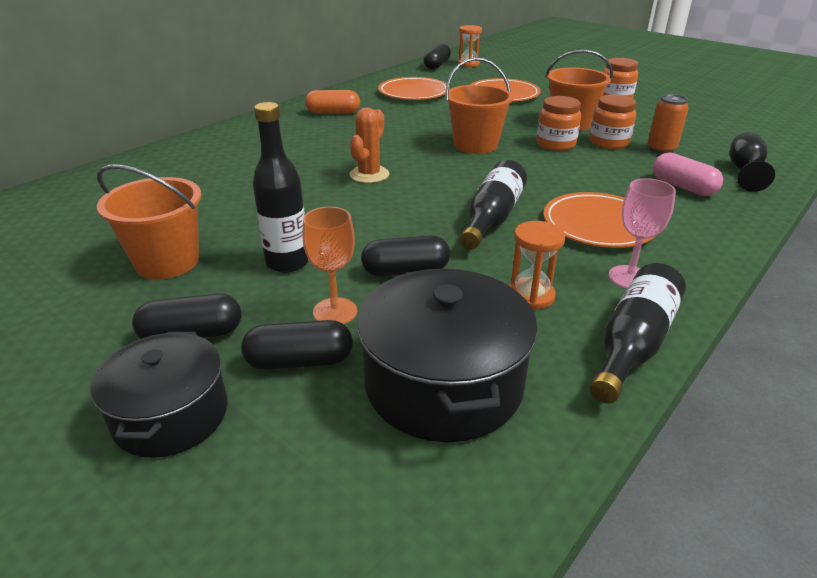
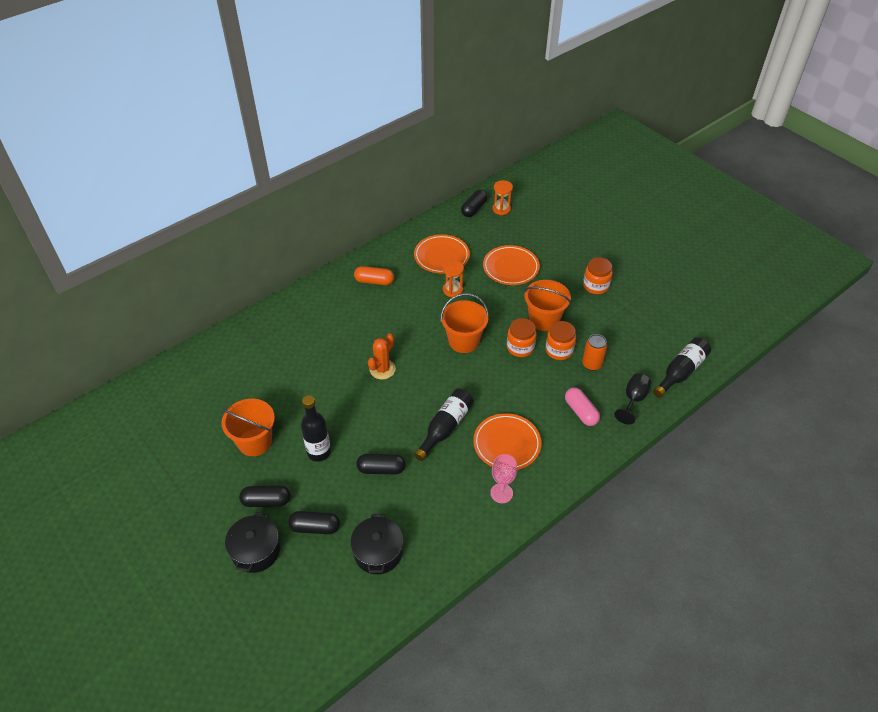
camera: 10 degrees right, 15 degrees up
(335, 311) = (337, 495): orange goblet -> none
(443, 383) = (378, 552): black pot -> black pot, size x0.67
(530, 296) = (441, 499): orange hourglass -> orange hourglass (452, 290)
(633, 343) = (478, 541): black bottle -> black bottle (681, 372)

**What is required**:
Match on "black" and report each line of the data above that has it.

**Solution for this exercise**:
(443, 383) = (378, 552): black pot -> black pot, size x0.67
(633, 343) = (478, 541): black bottle -> black bottle (681, 372)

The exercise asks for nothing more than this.